_Provided data_
-- -- --
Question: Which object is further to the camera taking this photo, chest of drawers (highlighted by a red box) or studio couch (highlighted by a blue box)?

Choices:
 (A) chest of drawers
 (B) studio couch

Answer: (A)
-- -- --
_Assigned task_
Copy out every one of the lines above word for word.

_Task answer_
Question: Which object is further to the camera taking this photo, chest of drawers (highlighted by a red box) or studio couch (highlighted by a blue box)?

Choices:
 (A) chest of drawers
 (B) studio couch

Answer: (A)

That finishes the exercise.